### WORK INSTRUCTION
A verbatim repeat of the lines below is required, with the pictures removed.

### INFORMATION SUPPLIED

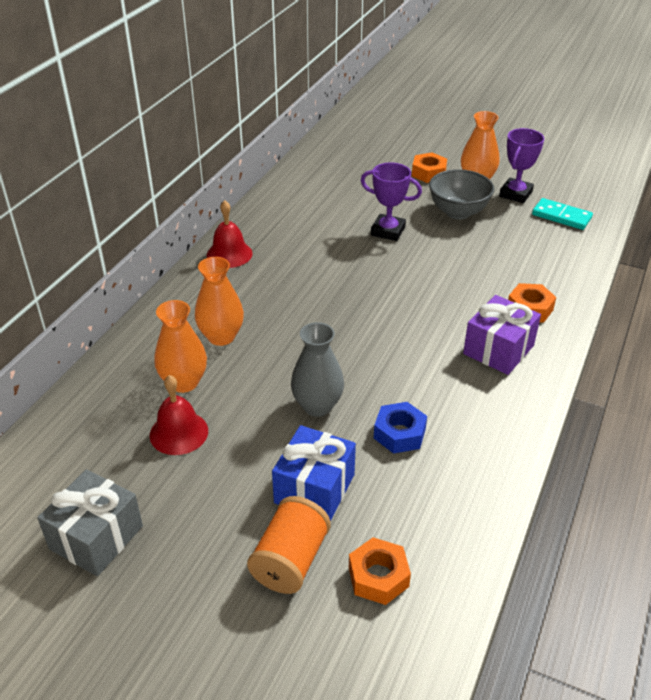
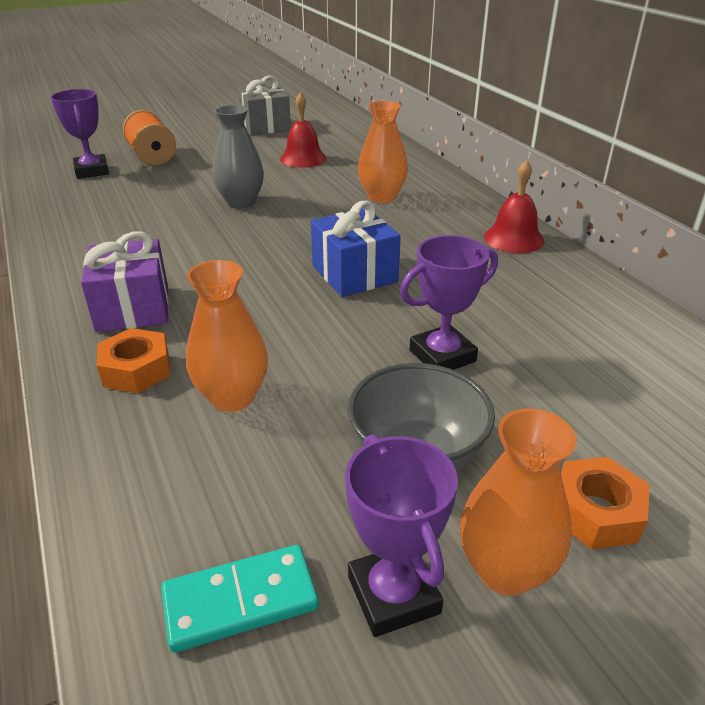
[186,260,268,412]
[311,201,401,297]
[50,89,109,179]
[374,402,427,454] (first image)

### WRITTEN REPLY
[186,260,268,412]
[311,201,401,297]
[50,89,109,179]
[374,402,427,454] (first image)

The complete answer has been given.